#### EXCERPTED RECORDS ####

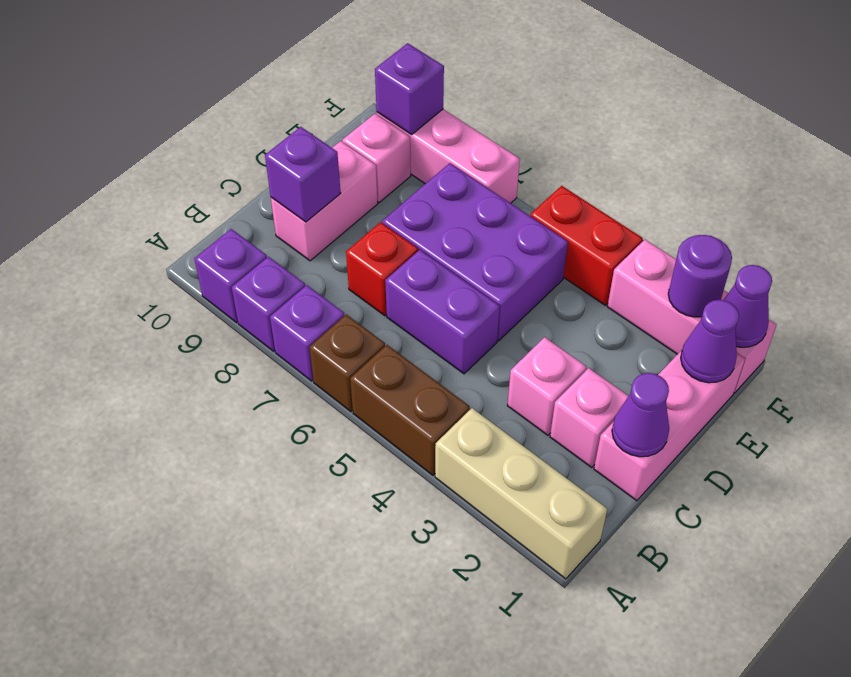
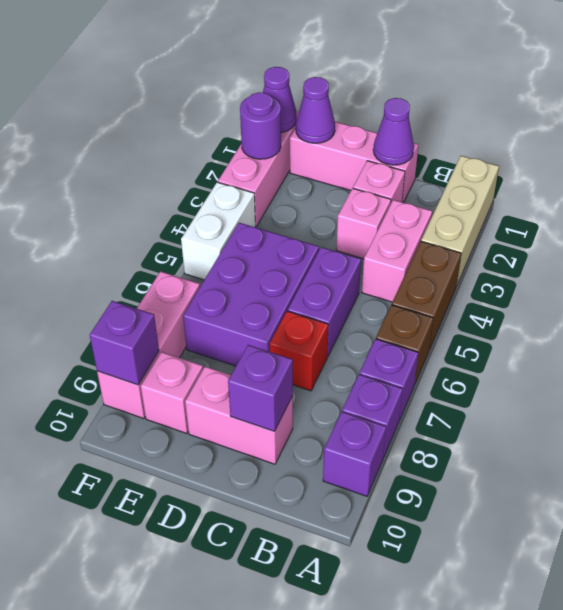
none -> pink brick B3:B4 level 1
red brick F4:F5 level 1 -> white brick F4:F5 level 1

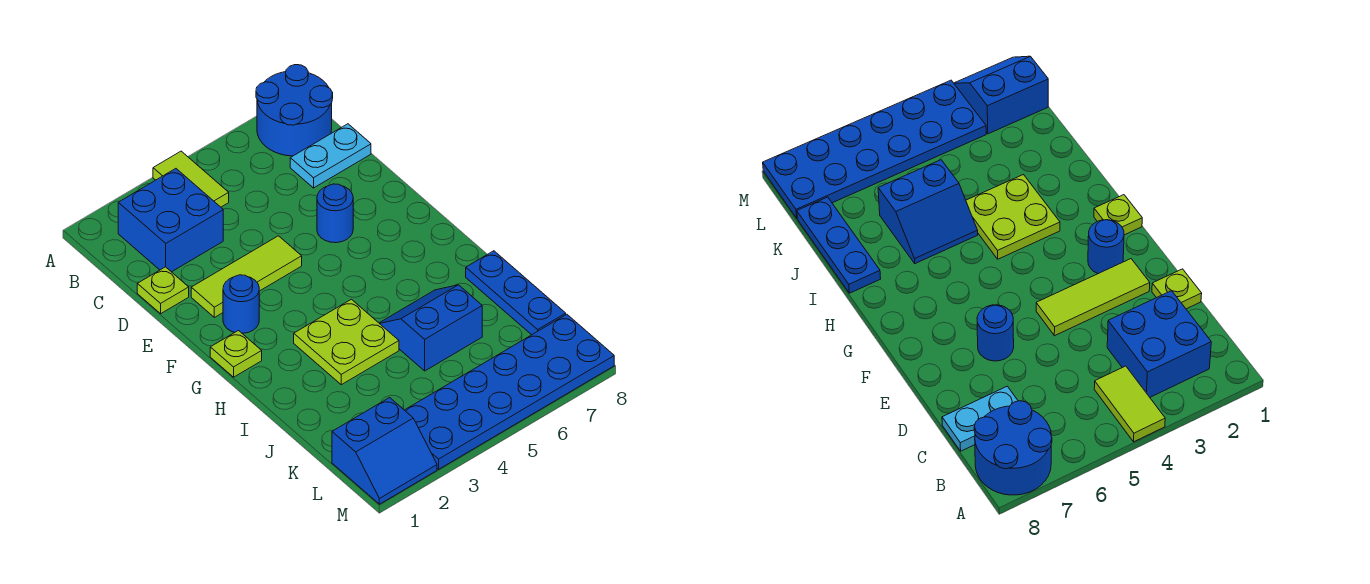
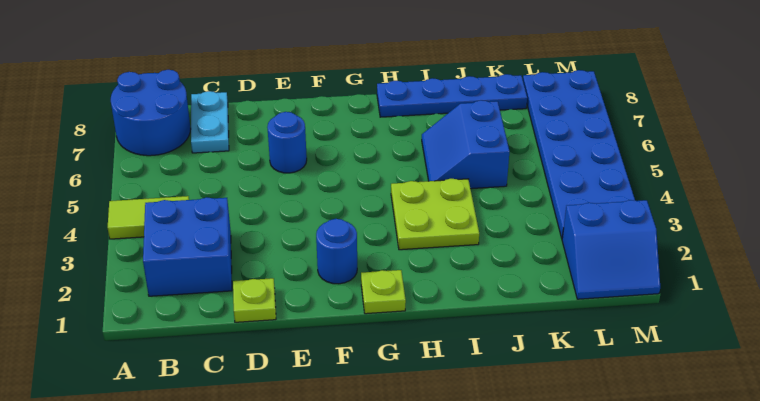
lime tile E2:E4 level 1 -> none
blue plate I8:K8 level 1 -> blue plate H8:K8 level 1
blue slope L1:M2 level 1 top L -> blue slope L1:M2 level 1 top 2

####
#### EXCERPTED RECORDS ####

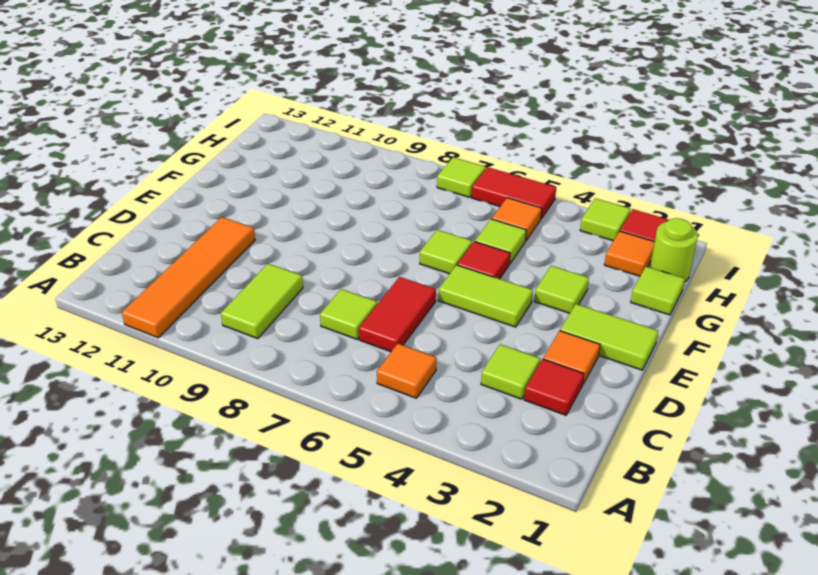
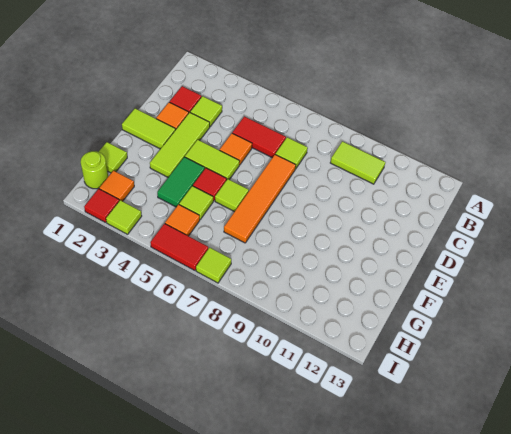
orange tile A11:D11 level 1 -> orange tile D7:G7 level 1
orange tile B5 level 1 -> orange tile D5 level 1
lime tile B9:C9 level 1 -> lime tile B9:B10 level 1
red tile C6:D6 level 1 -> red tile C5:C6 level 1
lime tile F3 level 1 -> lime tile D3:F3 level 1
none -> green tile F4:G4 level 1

####

**EXERCISE PROMPT**
Exactly as written above, retype the lines starting at the one holding "none -> pink brick B3:B4 level 1" and ending at the one holding "blue slope L1:M2 level 1 top L", both included, but not the pictures.

**ANSWER TO THIS PROBLEM**
none -> pink brick B3:B4 level 1
red brick F4:F5 level 1 -> white brick F4:F5 level 1

lime tile E2:E4 level 1 -> none
blue plate I8:K8 level 1 -> blue plate H8:K8 level 1
blue slope L1:M2 level 1 top L -> blue slope L1:M2 level 1 top 2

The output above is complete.